Exercise brief — Please count how many lines of the material below contain the word "closer", and reply with only that number.

[Saved data entries]
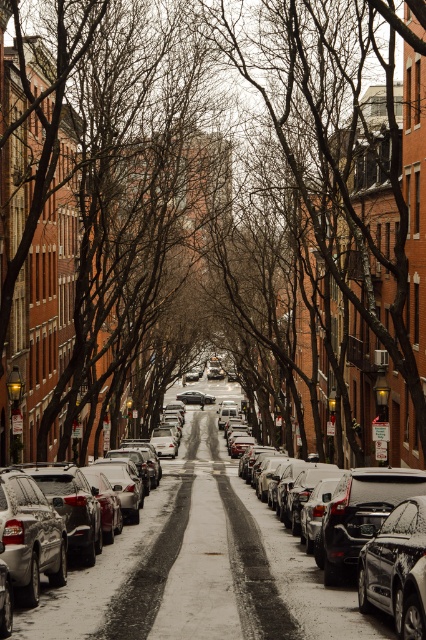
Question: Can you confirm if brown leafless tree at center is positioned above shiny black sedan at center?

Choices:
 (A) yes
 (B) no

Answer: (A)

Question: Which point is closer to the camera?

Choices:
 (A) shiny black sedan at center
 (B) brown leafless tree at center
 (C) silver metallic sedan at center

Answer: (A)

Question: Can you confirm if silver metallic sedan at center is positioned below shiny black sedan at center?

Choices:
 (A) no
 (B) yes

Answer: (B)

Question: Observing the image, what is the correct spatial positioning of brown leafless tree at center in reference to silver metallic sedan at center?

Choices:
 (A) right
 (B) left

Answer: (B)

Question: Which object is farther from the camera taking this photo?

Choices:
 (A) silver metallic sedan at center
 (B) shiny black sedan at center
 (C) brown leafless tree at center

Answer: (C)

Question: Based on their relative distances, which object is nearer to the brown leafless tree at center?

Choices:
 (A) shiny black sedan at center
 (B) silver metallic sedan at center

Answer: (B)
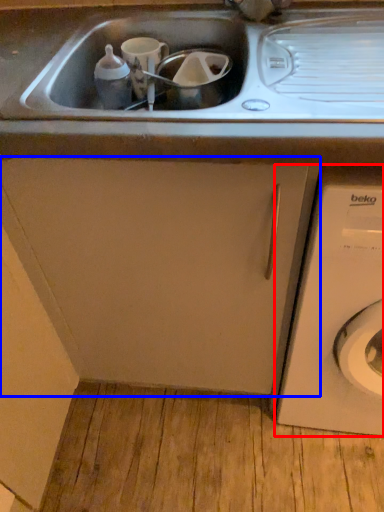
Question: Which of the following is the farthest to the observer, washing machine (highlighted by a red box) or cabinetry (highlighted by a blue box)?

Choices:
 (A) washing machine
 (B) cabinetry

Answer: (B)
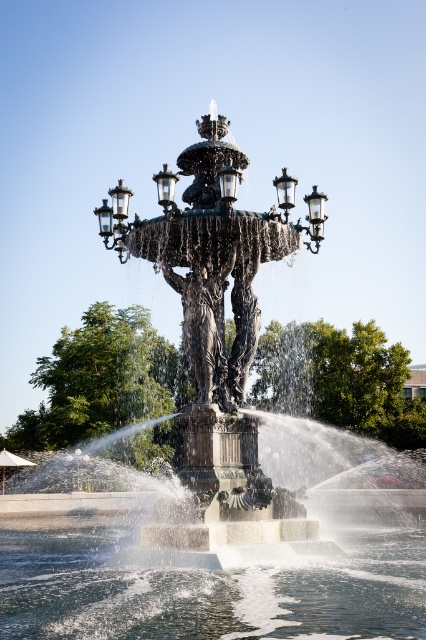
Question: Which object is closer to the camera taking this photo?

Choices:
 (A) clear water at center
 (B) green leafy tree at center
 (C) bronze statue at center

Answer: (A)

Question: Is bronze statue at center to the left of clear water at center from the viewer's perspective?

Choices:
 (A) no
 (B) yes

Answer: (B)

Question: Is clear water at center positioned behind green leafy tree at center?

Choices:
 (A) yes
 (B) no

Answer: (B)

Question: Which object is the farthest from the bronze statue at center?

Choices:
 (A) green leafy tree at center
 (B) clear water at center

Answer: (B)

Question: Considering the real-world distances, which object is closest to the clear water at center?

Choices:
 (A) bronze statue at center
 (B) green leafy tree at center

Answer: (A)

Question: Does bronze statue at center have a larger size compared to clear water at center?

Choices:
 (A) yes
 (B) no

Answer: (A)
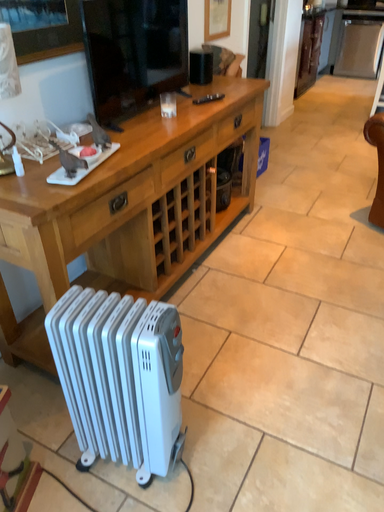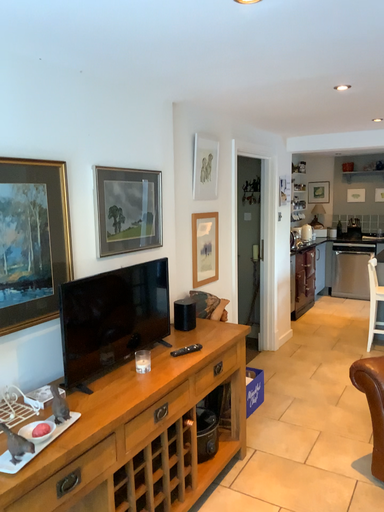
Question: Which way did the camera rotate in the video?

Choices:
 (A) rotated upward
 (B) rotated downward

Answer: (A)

Exercise answer — 2